■ **Problem**
Report every line of the listing below that contains the string "appoggiatura", treating uppercase and lowercase letters as distinct.

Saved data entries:

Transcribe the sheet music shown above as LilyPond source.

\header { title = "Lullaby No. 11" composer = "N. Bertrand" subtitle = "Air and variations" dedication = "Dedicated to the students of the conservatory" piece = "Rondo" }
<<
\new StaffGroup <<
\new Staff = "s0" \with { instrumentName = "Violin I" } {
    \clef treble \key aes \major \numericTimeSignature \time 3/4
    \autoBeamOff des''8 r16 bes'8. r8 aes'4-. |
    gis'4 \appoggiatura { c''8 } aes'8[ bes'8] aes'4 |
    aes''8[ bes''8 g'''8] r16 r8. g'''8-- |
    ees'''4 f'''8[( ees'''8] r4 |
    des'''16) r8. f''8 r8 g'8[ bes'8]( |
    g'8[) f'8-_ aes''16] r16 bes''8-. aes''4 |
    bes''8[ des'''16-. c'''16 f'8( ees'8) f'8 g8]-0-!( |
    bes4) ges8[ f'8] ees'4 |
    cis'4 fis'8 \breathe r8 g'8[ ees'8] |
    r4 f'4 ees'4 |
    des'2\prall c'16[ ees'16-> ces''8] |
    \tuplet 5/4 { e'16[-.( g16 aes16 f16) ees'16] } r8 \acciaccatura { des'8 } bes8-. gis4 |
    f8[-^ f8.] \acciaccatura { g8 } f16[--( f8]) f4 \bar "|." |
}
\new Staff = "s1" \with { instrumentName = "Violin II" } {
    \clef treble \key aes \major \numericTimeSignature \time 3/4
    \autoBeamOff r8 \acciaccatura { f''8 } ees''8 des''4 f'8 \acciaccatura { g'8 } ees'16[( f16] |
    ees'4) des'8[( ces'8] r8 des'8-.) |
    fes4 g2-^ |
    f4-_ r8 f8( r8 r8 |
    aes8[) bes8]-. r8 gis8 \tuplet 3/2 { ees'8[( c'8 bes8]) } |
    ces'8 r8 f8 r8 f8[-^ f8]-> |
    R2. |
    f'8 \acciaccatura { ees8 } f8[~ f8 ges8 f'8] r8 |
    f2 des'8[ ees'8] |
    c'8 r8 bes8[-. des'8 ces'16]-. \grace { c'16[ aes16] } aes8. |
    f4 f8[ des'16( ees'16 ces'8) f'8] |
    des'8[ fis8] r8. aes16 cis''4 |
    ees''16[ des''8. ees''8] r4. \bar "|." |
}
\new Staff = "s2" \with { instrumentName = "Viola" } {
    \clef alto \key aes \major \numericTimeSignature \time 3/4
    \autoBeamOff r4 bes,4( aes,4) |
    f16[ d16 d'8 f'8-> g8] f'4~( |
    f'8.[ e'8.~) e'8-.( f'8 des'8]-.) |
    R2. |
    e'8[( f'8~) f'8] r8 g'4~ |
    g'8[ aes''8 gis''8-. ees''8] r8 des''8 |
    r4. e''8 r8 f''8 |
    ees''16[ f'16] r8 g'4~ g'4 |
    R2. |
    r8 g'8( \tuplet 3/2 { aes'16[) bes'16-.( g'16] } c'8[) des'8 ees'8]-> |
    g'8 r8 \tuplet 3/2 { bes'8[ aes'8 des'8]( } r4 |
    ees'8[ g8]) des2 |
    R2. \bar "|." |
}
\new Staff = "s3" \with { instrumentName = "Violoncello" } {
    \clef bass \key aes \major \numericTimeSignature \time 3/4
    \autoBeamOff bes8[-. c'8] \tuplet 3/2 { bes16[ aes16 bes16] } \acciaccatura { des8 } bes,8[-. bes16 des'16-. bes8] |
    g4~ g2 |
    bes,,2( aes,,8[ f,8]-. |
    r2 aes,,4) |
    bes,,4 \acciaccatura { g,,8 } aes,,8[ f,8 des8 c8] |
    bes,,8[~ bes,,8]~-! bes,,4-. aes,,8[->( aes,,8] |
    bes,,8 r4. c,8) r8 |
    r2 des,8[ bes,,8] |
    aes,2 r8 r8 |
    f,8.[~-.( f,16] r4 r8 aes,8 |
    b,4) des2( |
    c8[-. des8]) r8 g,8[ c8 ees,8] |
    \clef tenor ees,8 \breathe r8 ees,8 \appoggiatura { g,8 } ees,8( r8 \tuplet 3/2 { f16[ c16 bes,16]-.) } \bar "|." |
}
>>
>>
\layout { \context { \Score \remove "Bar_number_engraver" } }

■ **Problem solution**
    gis'4 \appoggiatura { c''8 } aes'8[ bes'8] aes'4 |
    \clef tenor ees,8 \breathe r8 ees,8 \appoggiatura { g,8 } ees,8( r8 \tuplet 3/2 { f16[ c16 bes,16]-.) } \bar "|." |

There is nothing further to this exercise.